> **REQUIRED ACTION**
Only a number is required: how many lines of the material contain the word "plate"?

[[ ENTRIES PROVIDED open ]]

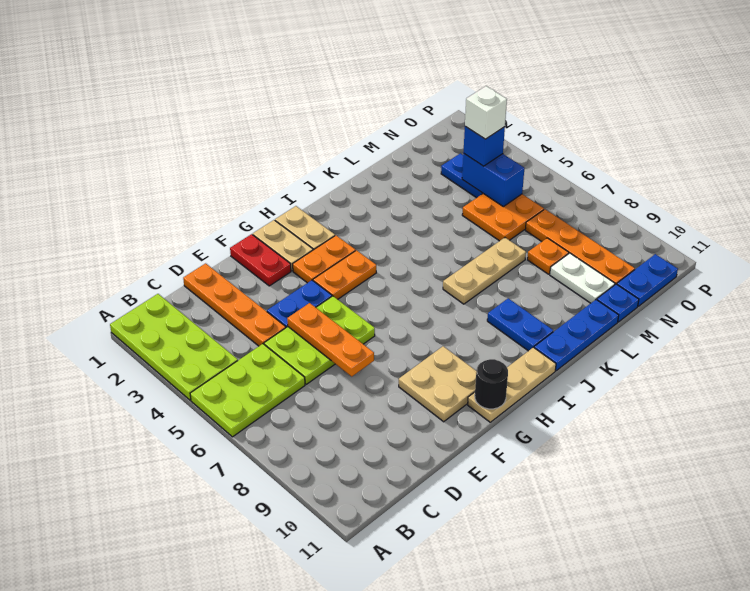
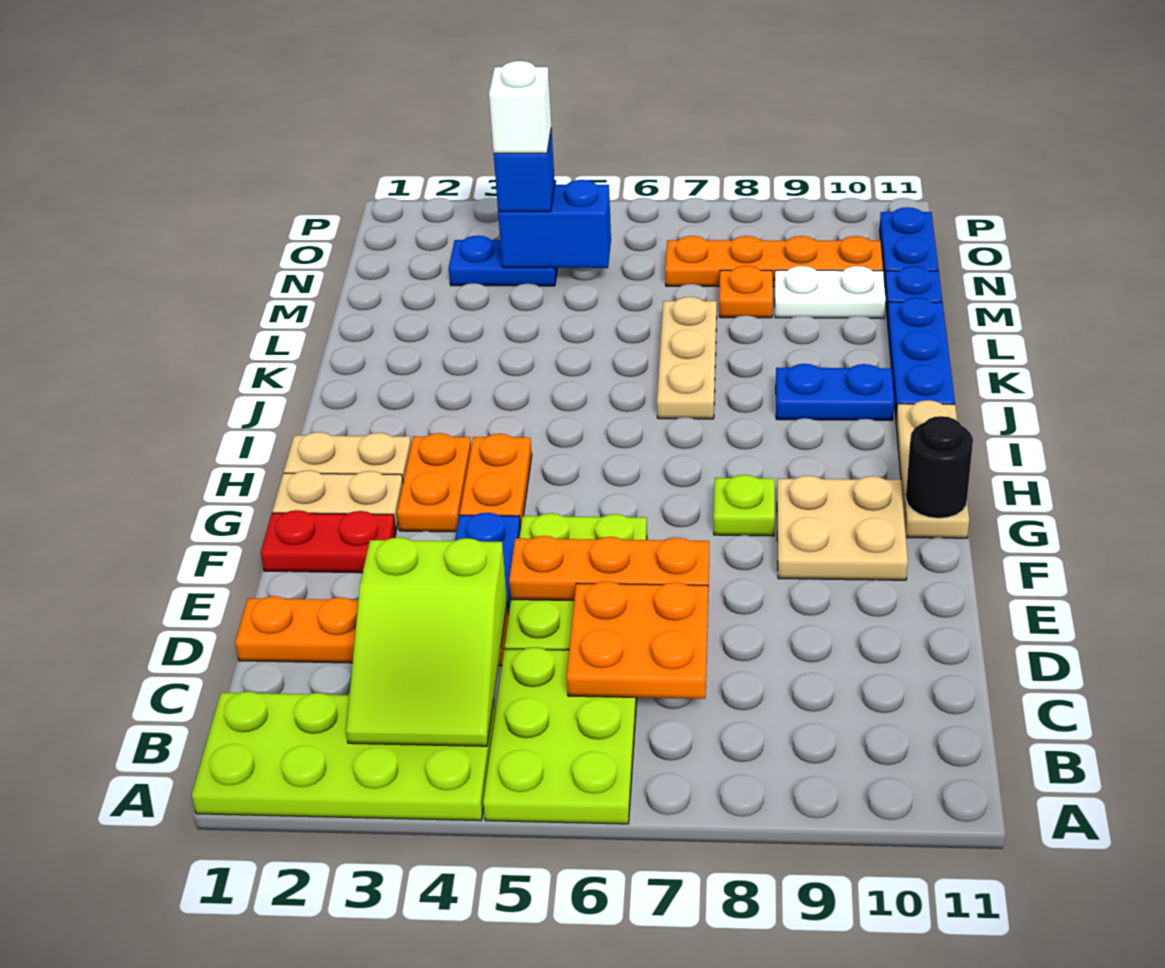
none -> lime slope B3:D4 level 2 top D
none -> lime plate G8 level 1
orange plate M5:N6 level 1 -> orange plate C6:D7 level 2

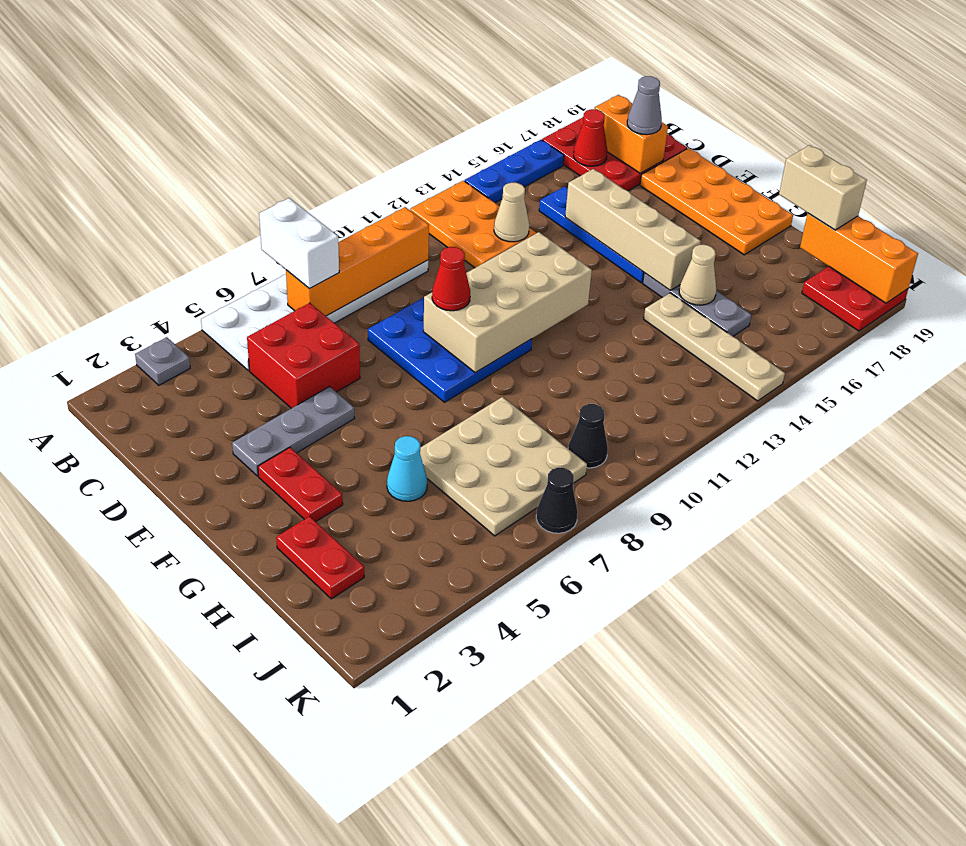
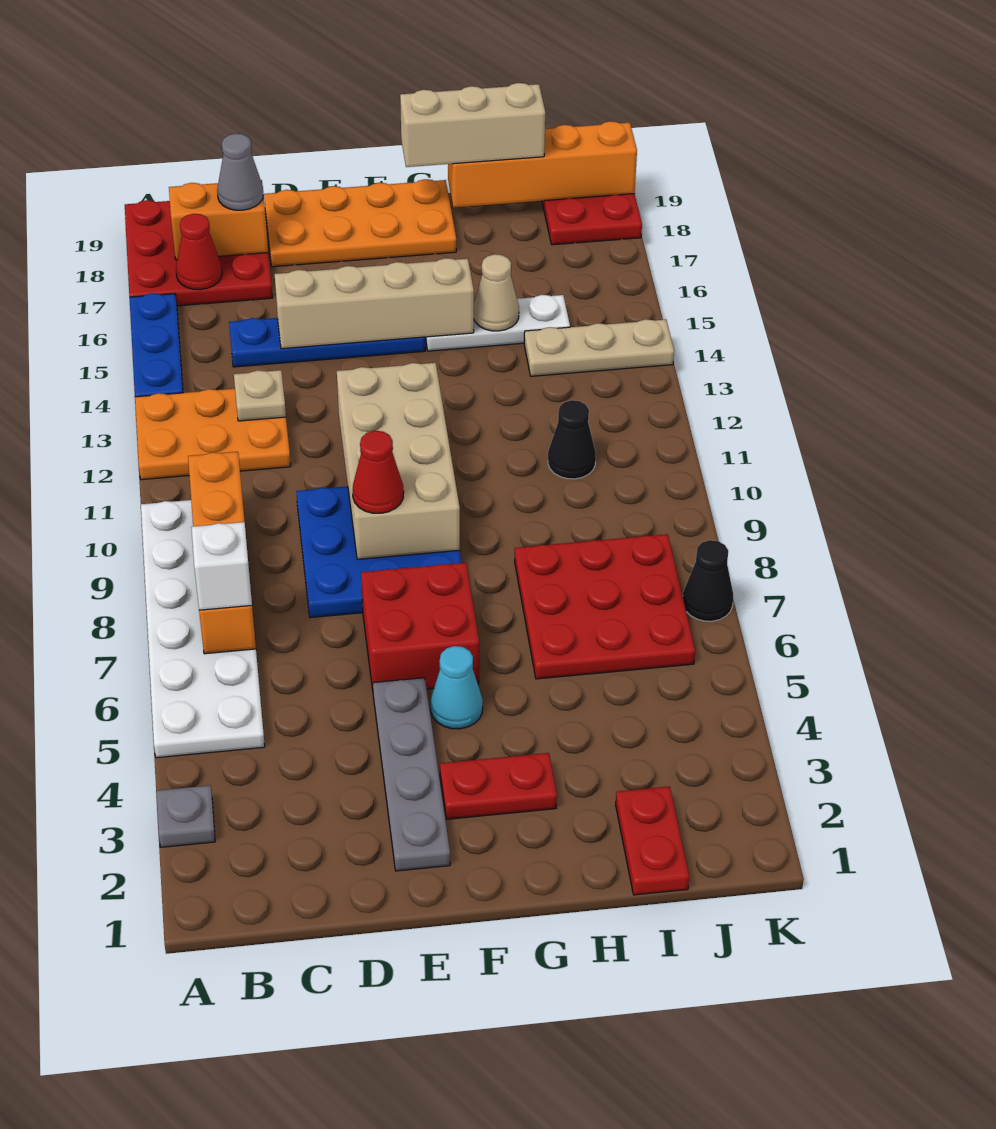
white brick A7:B7 level 3 -> white brick B7 level 3
red brick C5:D6 level 1 -> red brick E6:F7 level 1
tan cone C13 level 2 -> tan plate C13 level 2
grey plate E3:E5 level 1 -> grey plate E2:E5 level 1
grey plate G15:I15 level 1 -> white plate G15:I15 level 1
red plate H2:I2 level 1 -> red plate I1:I2 level 1
cyan cone H5 level 1 -> cyan cone F5 level 1
tan plate H6:J8 level 1 -> red plate H6:J8 level 1
tan plate H14:K14 level 1 -> tan plate I14:K14 level 1
tan brick H19:I19 level 3 -> tan brick G19:I19 level 3
orange brick I19:K19 level 2 -> orange brick H19:K19 level 2
black cone J9 level 1 -> black cone I11 level 1

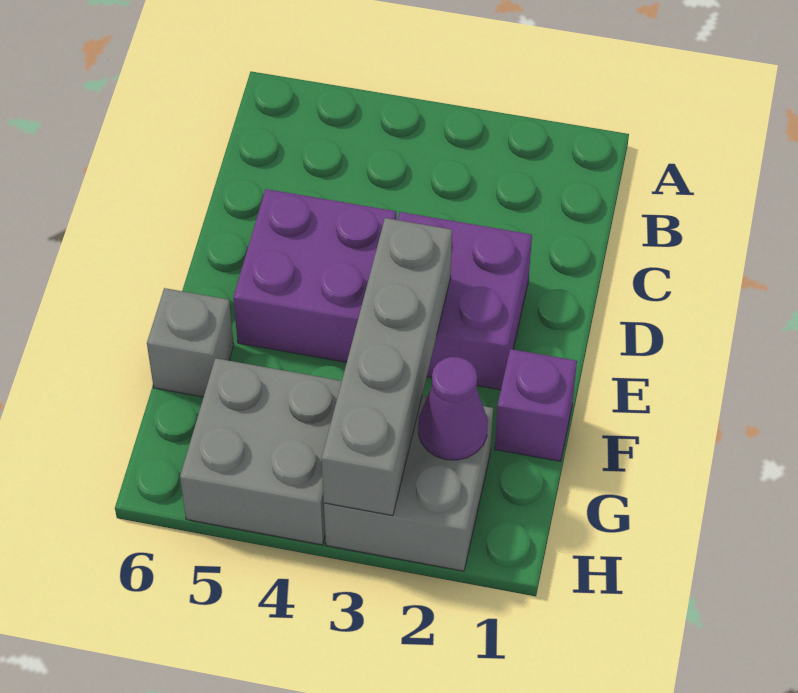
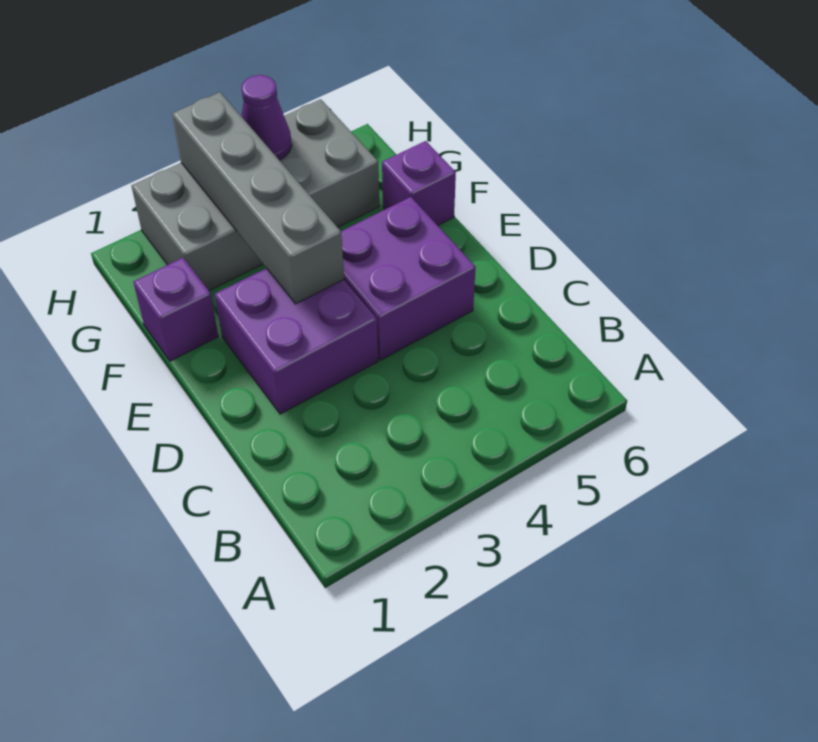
grey brick F6 level 1 -> purple brick F6 level 1
purple cone G2 level 2 -> purple cone H4 level 2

[[ ENTRIES PROVIDED closed ]]

> **TASK OUTPUT**
8